- **WHAT THE TASK ASKS**
Without the pictures, output all of the data exactly.

*** Opening INPUT FOR THIS TASK ***

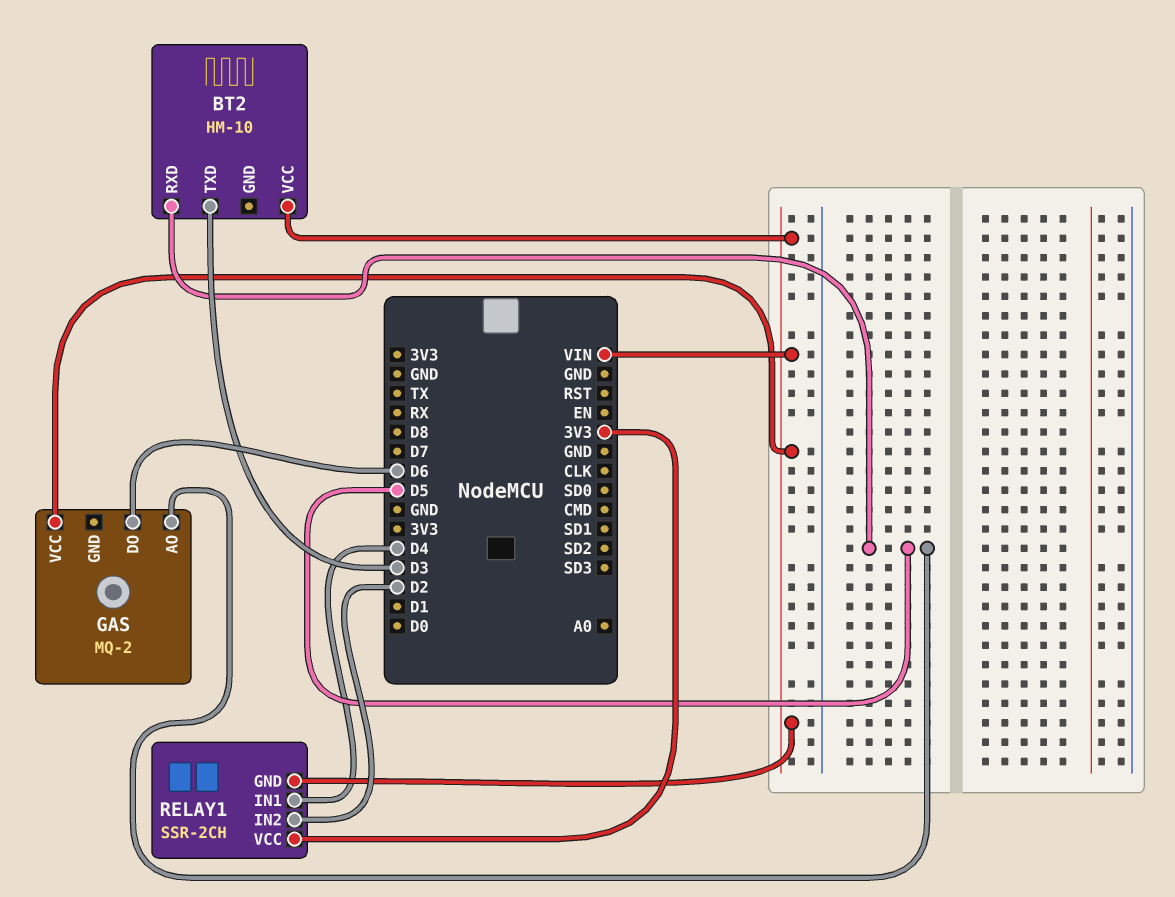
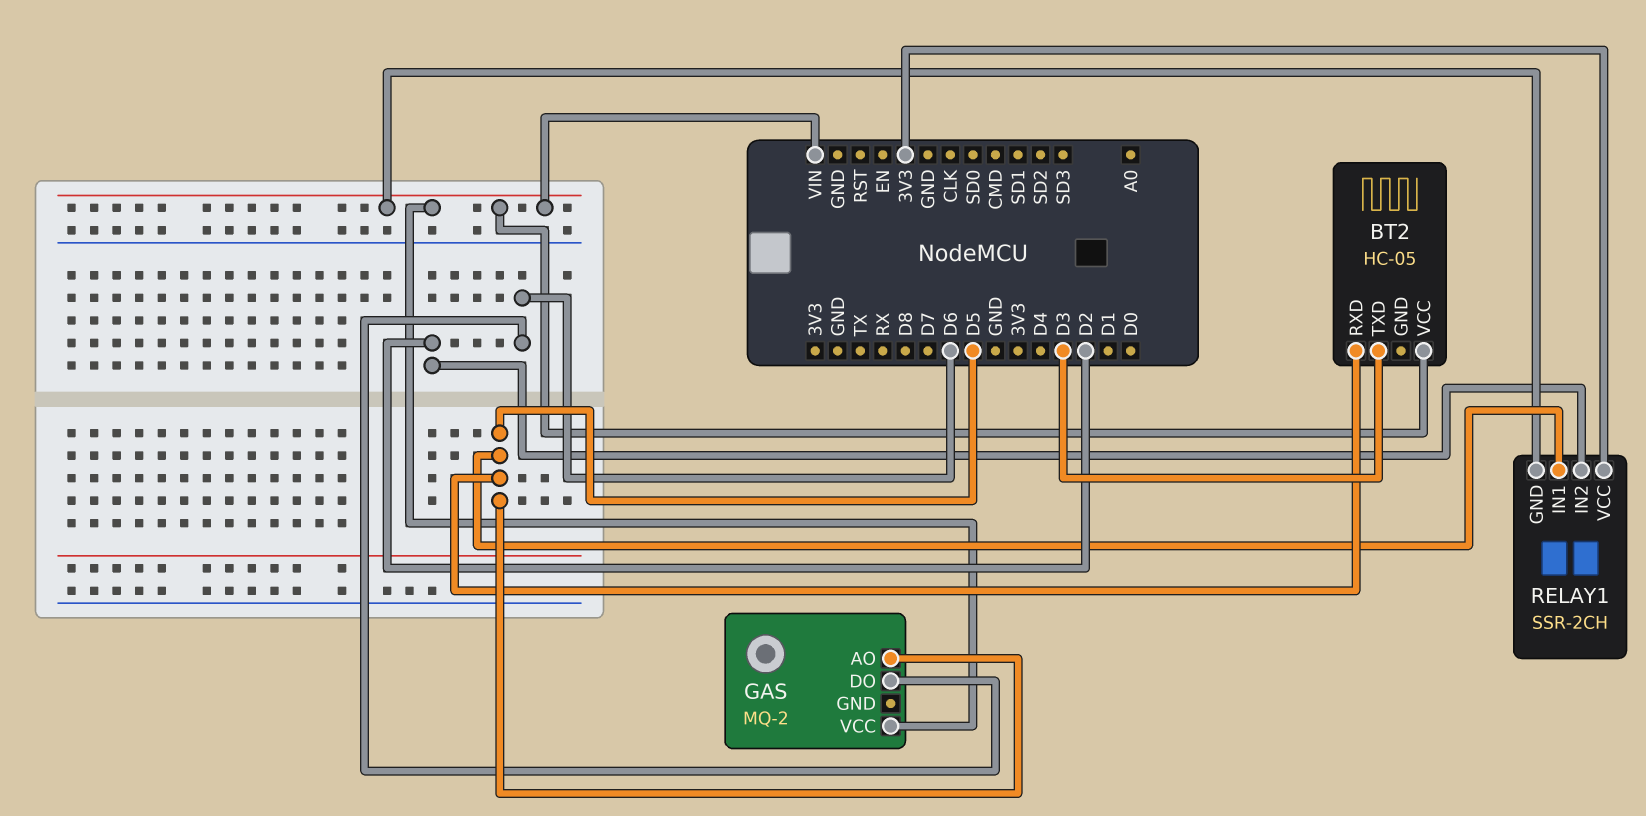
BT2: HM-10 -> HC-05
RELAY1 pin IN1: D4 -> D5

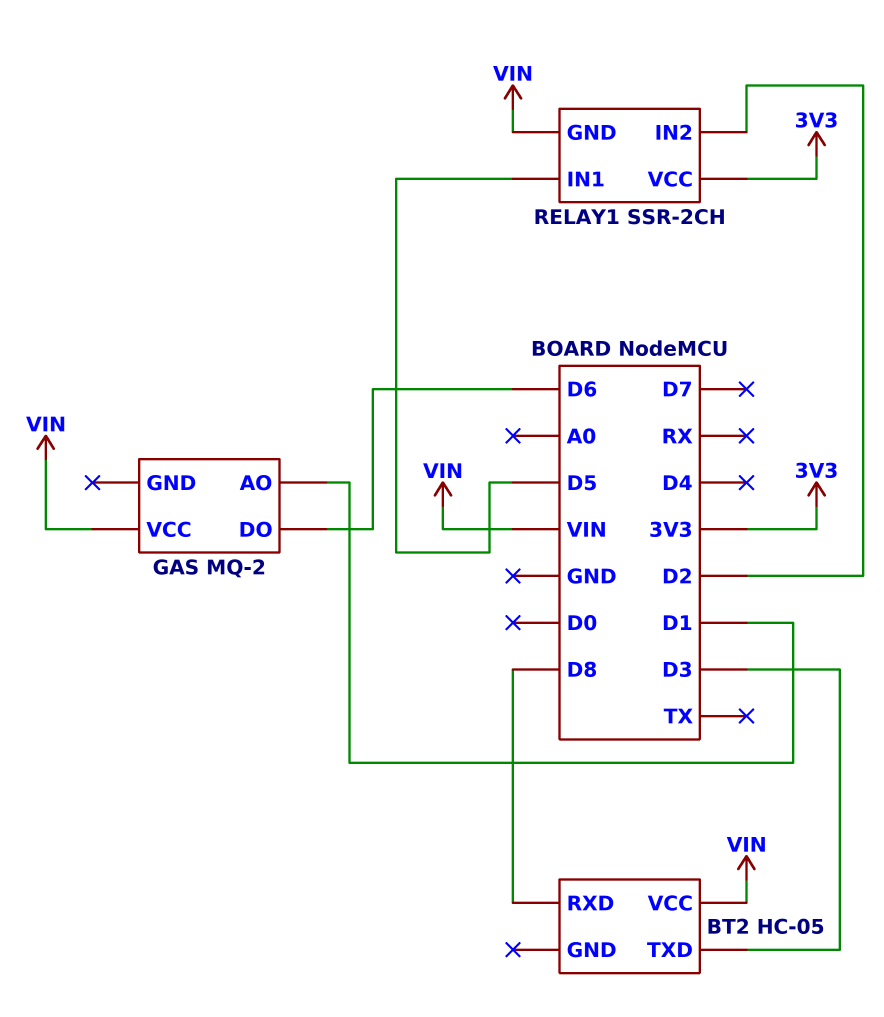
BT2 pin RXD: D5 -> D8
GAS pin AO: D5 -> D1

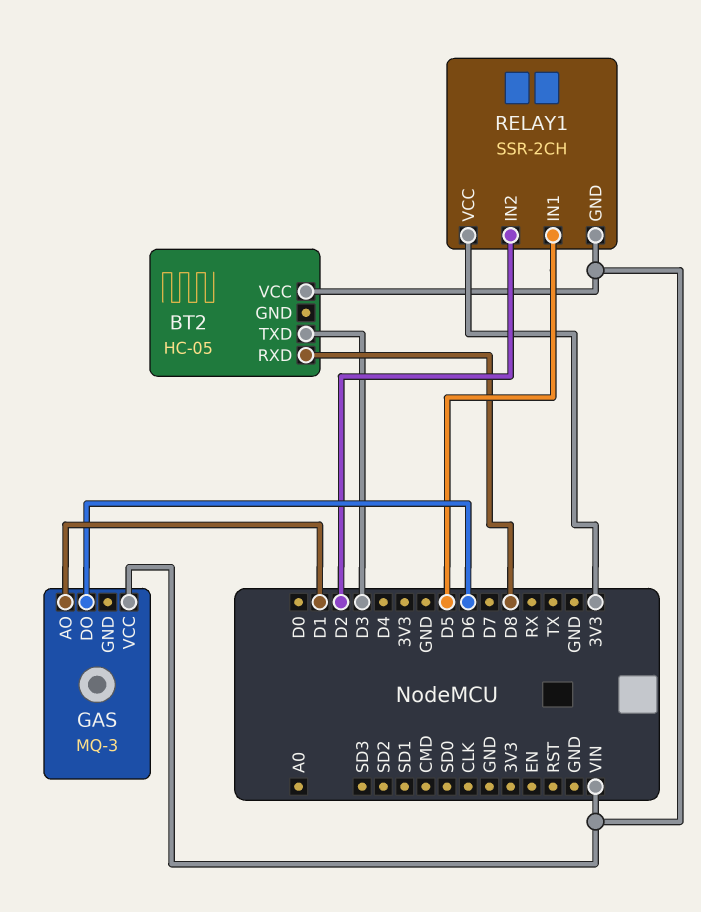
GAS: MQ-2 -> MQ-3

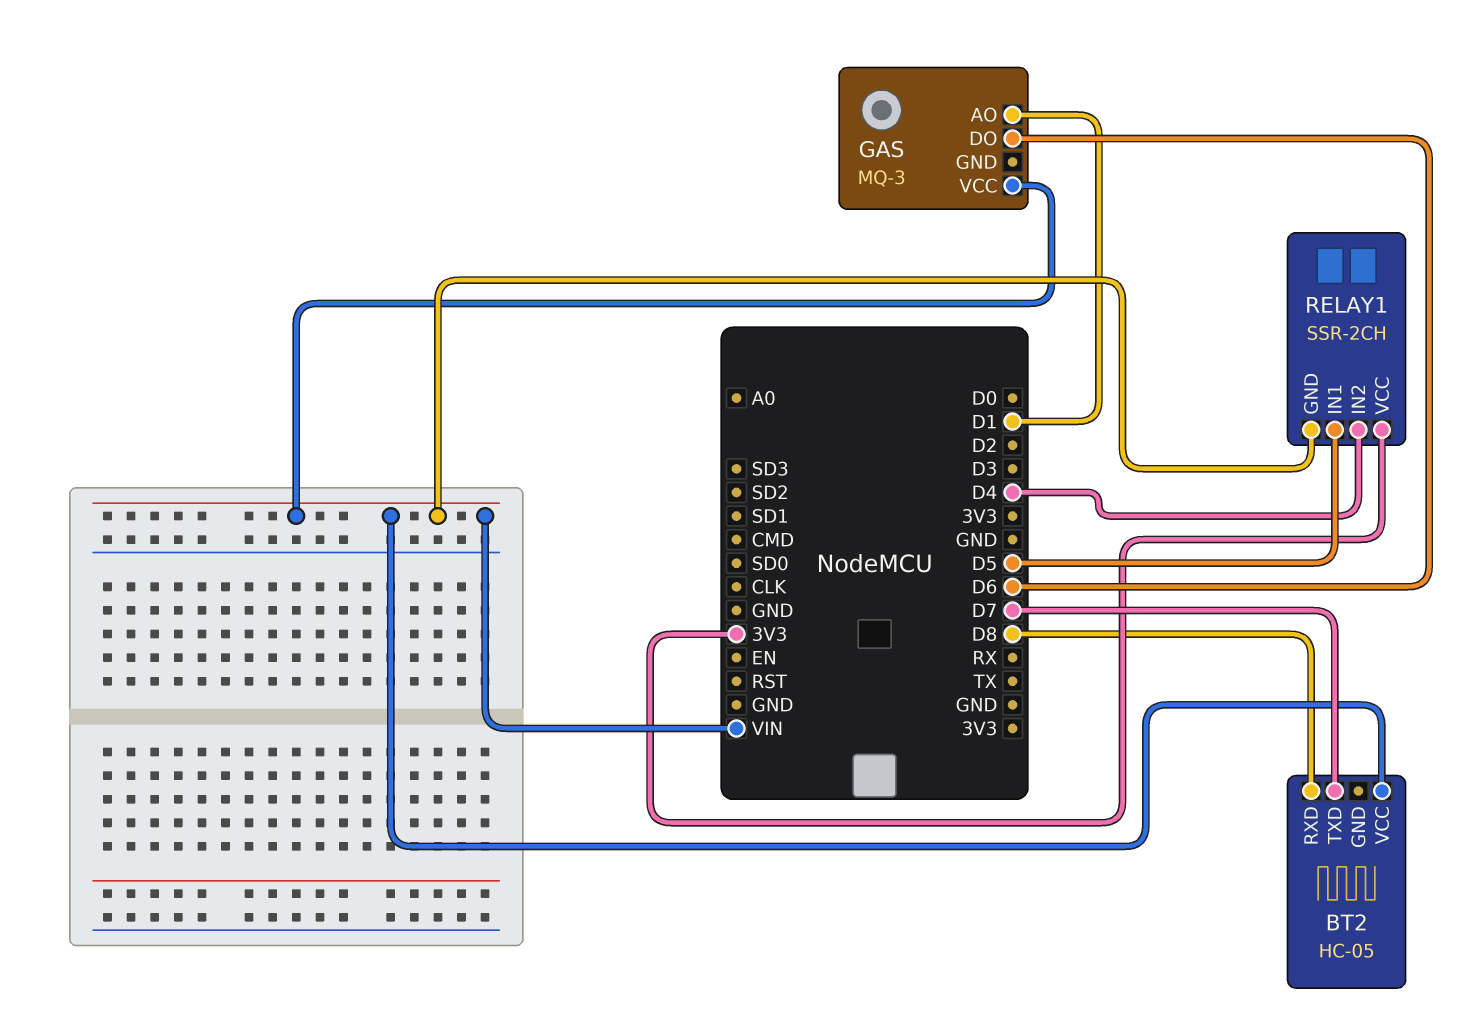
BT2 pin TXD: D3 -> D7
RELAY1 pin IN2: D2 -> D4

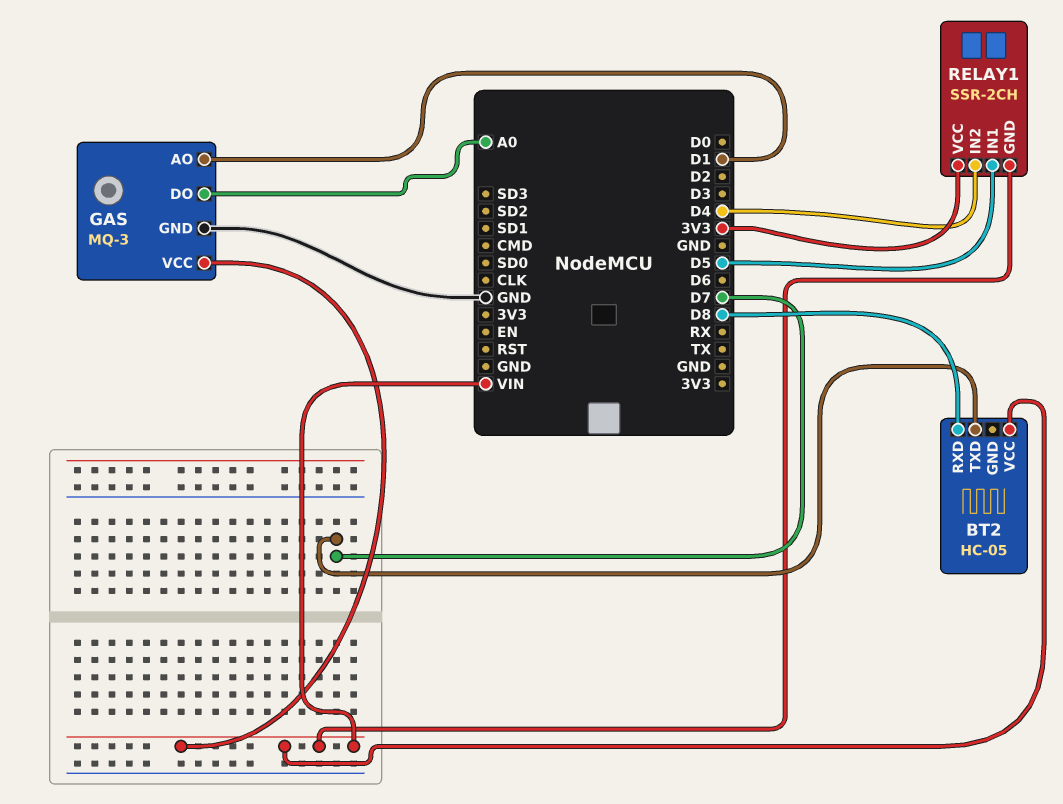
GAS pin DO: D6 -> A0
GAS pin GND: none -> GND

*** Closing INPUT FOR THIS TASK ***

- **REPLY TO THE EXERCISE**
BT2: HM-10 -> HC-05
RELAY1 pin IN1: D4 -> D5

BT2 pin RXD: D5 -> D8
GAS pin AO: D5 -> D1

GAS: MQ-2 -> MQ-3

BT2 pin TXD: D3 -> D7
RELAY1 pin IN2: D2 -> D4

GAS pin DO: D6 -> A0
GAS pin GND: none -> GND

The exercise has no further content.